> EXERCISE BRIEF
Where does "DRIVER" appear in the data? Return each line that holds it.

====== RECORDS ======

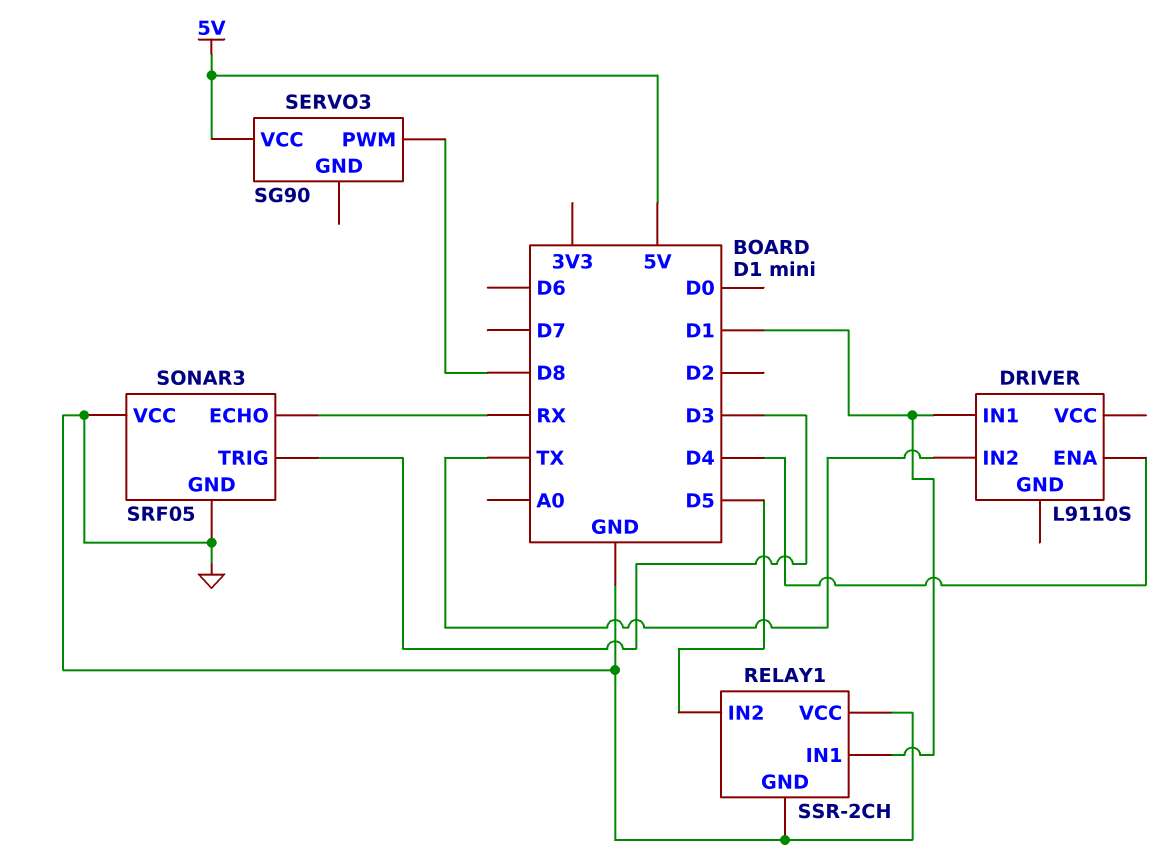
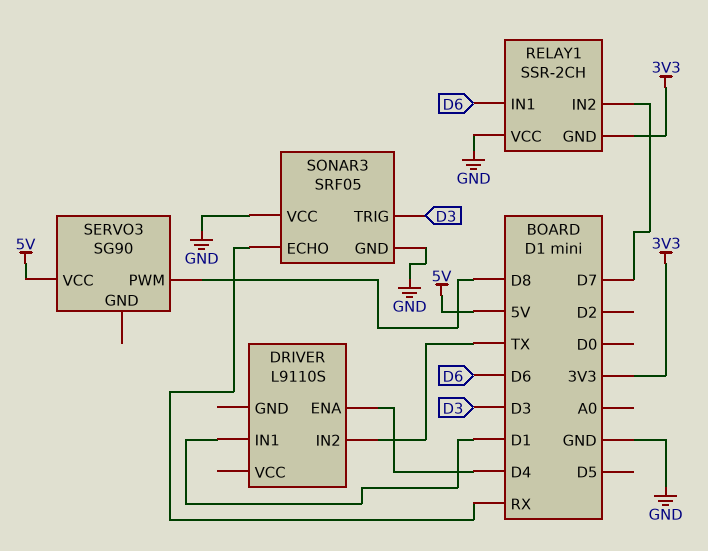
RELAY1 pin GND: GND -> 3V3
RELAY1 pin IN1: D1 -> D6
RELAY1 pin IN2: D5 -> D7

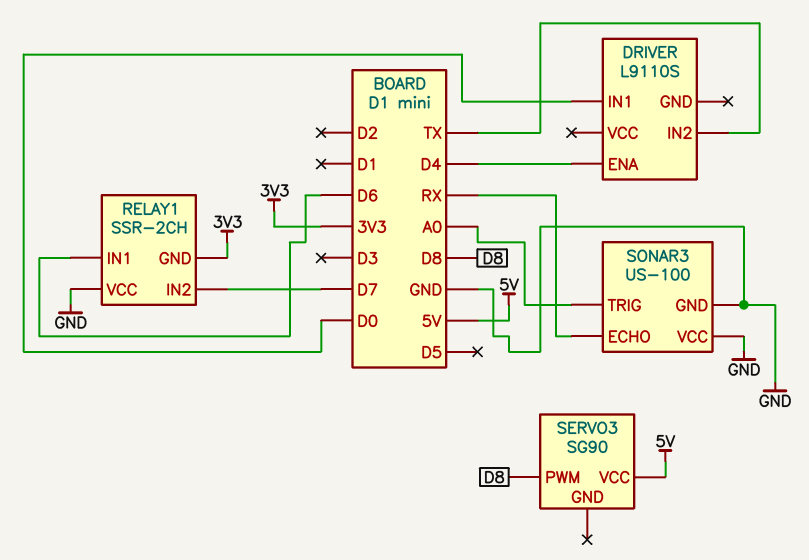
DRIVER pin IN1: D1 -> D0
SONAR3: SRF05 -> US-100
SONAR3 pin TRIG: D3 -> A0

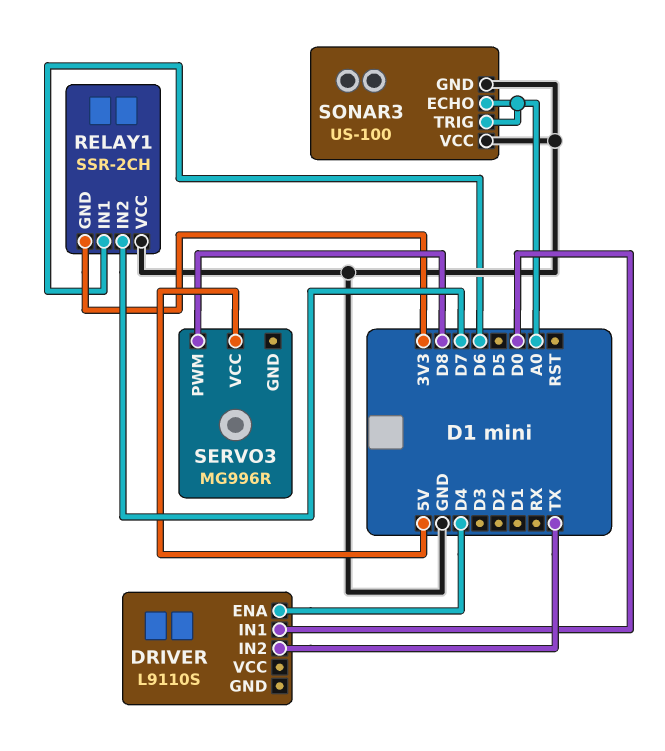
SERVO3: SG90 -> MG996R
SONAR3 pin ECHO: RX -> A0

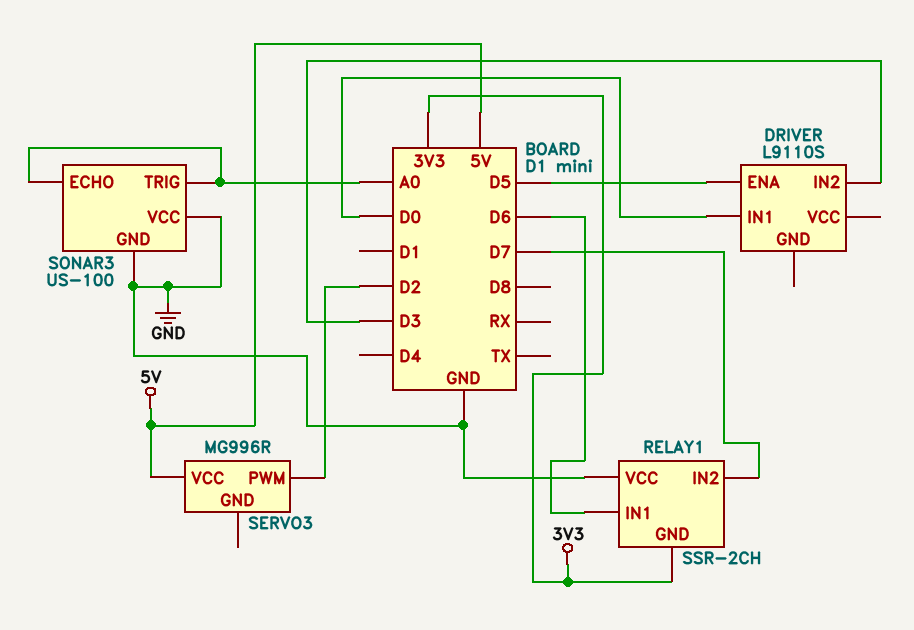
DRIVER pin ENA: D4 -> D5
DRIVER pin IN2: TX -> D3
SERVO3 pin PWM: D8 -> D2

======

> ANSWER TO THE PROBLEM
DRIVER pin IN1: D1 -> D0
DRIVER pin ENA: D4 -> D5
DRIVER pin IN2: TX -> D3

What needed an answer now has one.